Edit difference data:
---

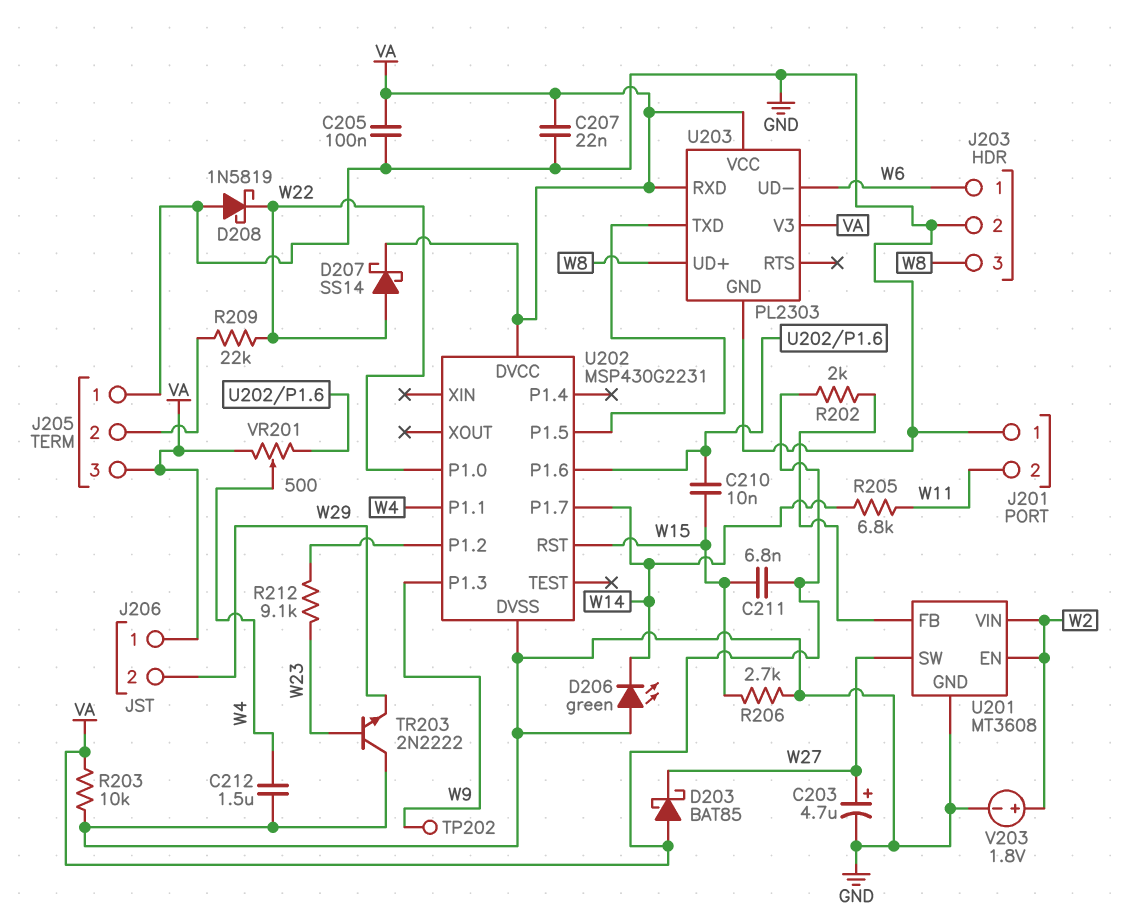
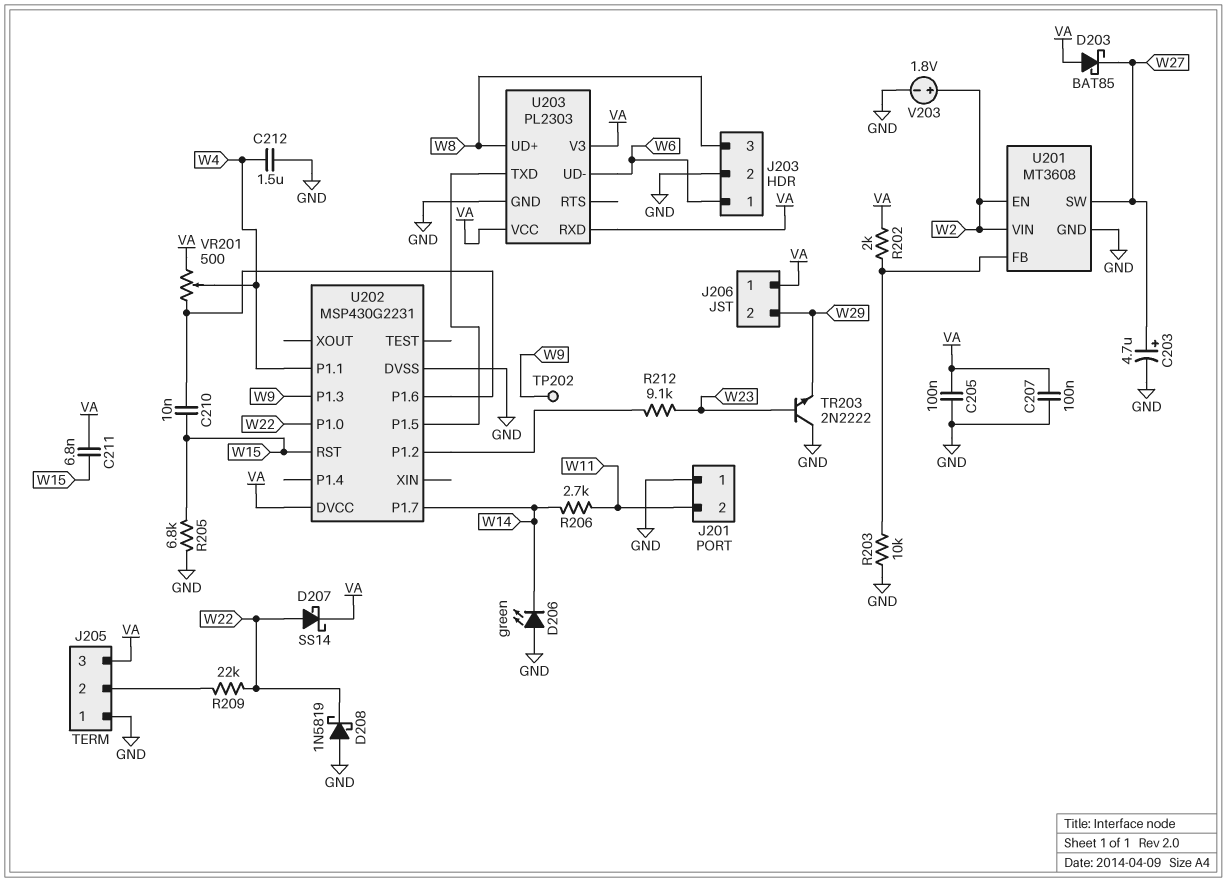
C207: 22nF (GND, VA) -> 100nF (GND, VA)
R203: 10k (GND, VA) -> 10k (GND, U201/FB)
R205: 6.8k (W11, W14) -> 6.8k (GND, W15)
R206: 2.7k (GND, W15) -> 2.7k (W11, W14)

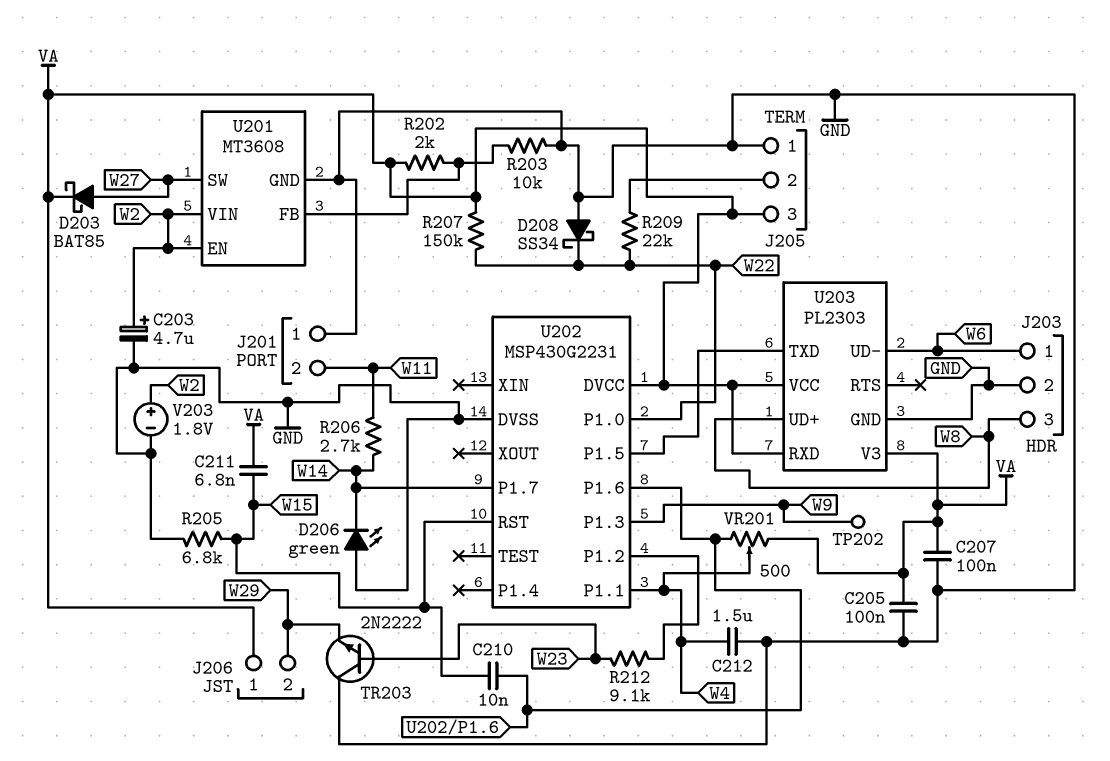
C203: 4.7uF (plus W27, minus GND) -> 4.7uF (plus W2, minus GND)
D203: schottky BAT85 (A VA, K W27) -> schottky BAT85 (A W27, K VA)
D207: schottky SS14 (A W22, K VA) -> none
D208: schottky 1N5819 (A GND, K W22) -> schottky SS34 (A GND, K W22)
R207: none -> 150k (VA, W22)

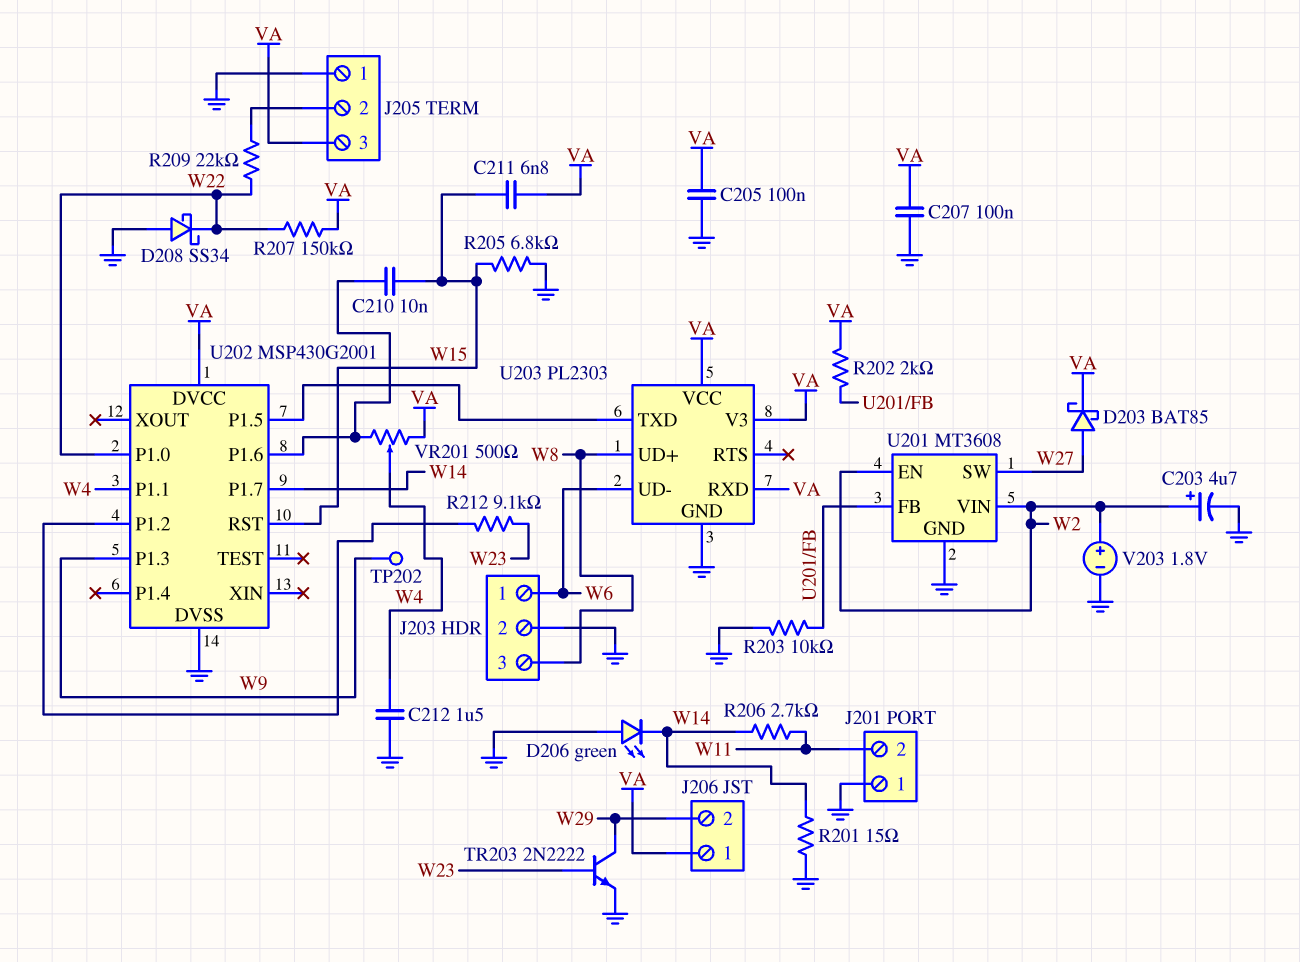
R201: none -> 15 (GND, W14)
TR203: NPN 2N2222 (B W23, C GND, E W29) -> NPN 2N2222 (B W23, C W29, E GND)
U202: MSP430G2231 -> MSP430G2001

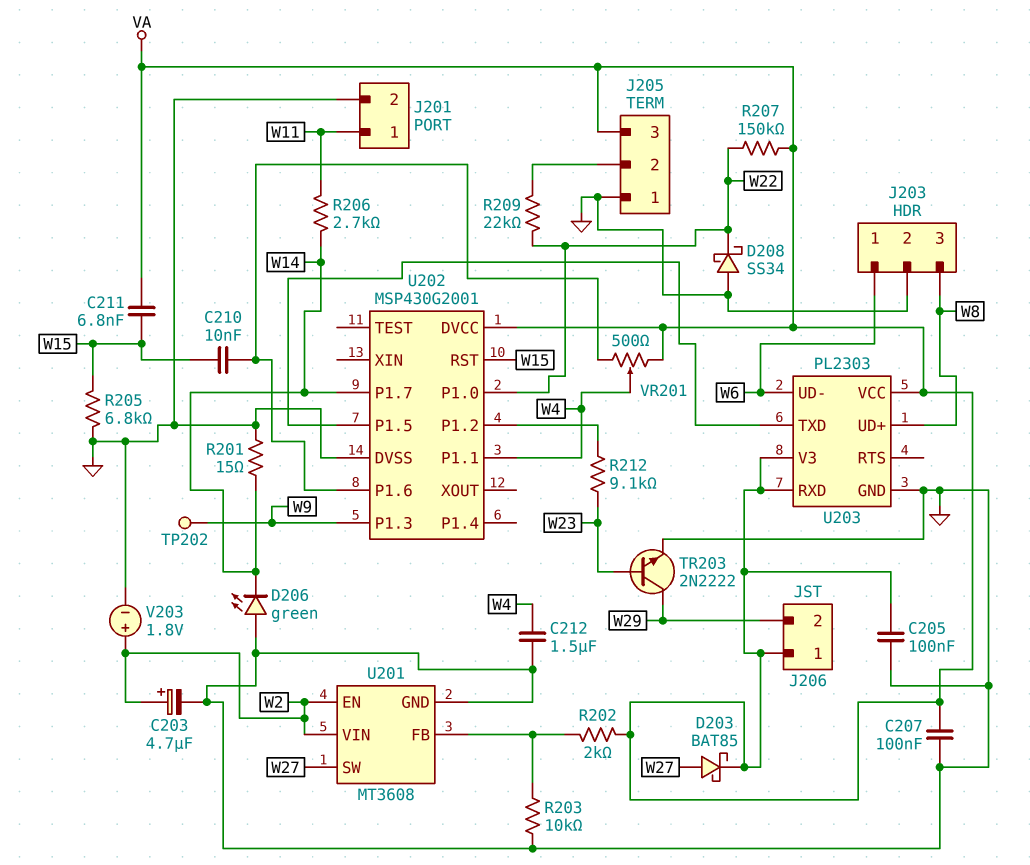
J201 pin 1: GND -> W11
J201 pin 2: W11 -> GND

---

WHAT TO PRODUCE:
Your job is to copy each entry exactly as written; the pictures do not go in.

RESPONSE BOX:
C207: 22nF (GND, VA) -> 100nF (GND, VA)
R203: 10k (GND, VA) -> 10k (GND, U201/FB)
R205: 6.8k (W11, W14) -> 6.8k (GND, W15)
R206: 2.7k (GND, W15) -> 2.7k (W11, W14)

C203: 4.7uF (plus W27, minus GND) -> 4.7uF (plus W2, minus GND)
D203: schottky BAT85 (A VA, K W27) -> schottky BAT85 (A W27, K VA)
D207: schottky SS14 (A W22, K VA) -> none
D208: schottky 1N5819 (A GND, K W22) -> schottky SS34 (A GND, K W22)
R207: none -> 150k (VA, W22)

R201: none -> 15 (GND, W14)
TR203: NPN 2N2222 (B W23, C GND, E W29) -> NPN 2N2222 (B W23, C W29, E GND)
U202: MSP430G2231 -> MSP430G2001

J201 pin 1: GND -> W11
J201 pin 2: W11 -> GND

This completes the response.